EXERCISE:
Repeat the records below exactly, beginning at the first line and finishing with the line that contains "511] 60 degrees clockwise".

═══ RECORDS SUPPLIED ═══

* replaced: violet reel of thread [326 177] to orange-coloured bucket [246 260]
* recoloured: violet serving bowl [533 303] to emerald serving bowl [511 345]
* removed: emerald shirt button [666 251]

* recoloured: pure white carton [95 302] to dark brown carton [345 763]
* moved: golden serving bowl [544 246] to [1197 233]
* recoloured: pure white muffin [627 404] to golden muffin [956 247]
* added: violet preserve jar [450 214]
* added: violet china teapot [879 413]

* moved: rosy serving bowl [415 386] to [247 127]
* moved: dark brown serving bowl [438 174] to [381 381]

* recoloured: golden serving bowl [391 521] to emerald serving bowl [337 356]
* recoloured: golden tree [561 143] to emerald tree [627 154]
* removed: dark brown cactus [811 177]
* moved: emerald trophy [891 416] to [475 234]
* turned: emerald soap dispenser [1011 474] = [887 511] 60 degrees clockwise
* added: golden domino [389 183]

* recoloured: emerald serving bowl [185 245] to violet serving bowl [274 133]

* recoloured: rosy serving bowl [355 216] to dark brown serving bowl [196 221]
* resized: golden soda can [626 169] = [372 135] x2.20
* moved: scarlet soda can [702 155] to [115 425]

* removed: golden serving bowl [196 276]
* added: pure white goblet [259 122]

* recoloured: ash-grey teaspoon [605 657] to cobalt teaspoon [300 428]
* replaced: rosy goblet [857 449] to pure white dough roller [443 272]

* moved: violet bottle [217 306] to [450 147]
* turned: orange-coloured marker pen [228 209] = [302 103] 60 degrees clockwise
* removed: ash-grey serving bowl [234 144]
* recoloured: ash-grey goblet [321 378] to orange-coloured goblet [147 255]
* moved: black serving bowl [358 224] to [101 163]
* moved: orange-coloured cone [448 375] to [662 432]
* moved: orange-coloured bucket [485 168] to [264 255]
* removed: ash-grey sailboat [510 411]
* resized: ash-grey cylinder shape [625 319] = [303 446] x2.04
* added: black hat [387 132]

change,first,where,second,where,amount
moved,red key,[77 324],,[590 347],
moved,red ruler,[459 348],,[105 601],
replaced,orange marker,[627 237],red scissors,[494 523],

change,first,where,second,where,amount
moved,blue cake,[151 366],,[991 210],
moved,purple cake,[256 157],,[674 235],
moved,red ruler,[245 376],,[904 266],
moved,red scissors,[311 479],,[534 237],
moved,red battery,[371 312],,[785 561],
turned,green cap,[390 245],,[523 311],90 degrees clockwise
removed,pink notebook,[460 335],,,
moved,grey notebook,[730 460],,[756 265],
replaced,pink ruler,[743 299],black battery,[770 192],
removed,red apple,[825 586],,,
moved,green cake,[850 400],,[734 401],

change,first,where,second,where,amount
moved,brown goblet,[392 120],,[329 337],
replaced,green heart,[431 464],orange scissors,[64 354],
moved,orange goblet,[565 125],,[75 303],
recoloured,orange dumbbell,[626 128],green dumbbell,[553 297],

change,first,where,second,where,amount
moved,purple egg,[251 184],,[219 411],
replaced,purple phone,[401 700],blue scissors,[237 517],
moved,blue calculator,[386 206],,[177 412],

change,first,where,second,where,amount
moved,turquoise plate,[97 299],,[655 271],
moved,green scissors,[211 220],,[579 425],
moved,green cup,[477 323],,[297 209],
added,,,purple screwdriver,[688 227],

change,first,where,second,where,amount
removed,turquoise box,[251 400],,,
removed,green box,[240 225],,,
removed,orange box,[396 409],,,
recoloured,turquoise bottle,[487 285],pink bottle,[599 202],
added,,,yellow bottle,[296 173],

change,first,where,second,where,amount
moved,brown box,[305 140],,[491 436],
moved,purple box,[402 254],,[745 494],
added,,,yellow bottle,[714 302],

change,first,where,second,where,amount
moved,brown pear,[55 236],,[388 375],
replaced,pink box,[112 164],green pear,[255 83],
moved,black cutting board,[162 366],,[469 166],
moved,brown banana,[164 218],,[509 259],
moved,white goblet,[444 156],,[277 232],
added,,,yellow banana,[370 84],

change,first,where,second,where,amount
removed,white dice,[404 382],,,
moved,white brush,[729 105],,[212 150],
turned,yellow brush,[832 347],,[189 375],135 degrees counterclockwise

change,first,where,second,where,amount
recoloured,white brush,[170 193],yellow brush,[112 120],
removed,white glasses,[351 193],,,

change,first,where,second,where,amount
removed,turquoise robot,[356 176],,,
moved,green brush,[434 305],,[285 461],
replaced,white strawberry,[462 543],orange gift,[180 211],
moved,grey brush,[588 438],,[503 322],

═══

RESULT:
* replaced: violet reel of thread [326 177] to orange-coloured bucket [246 260]
* recoloured: violet serving bowl [533 303] to emerald serving bowl [511 345]
* removed: emerald shirt button [666 251]

* recoloured: pure white carton [95 302] to dark brown carton [345 763]
* moved: golden serving bowl [544 246] to [1197 233]
* recoloured: pure white muffin [627 404] to golden muffin [956 247]
* added: violet preserve jar [450 214]
* added: violet china teapot [879 413]

* moved: rosy serving bowl [415 386] to [247 127]
* moved: dark brown serving bowl [438 174] to [381 381]

* recoloured: golden serving bowl [391 521] to emerald serving bowl [337 356]
* recoloured: golden tree [561 143] to emerald tree [627 154]
* removed: dark brown cactus [811 177]
* moved: emerald trophy [891 416] to [475 234]
* turned: emerald soap dispenser [1011 474] = [887 511] 60 degrees clockwise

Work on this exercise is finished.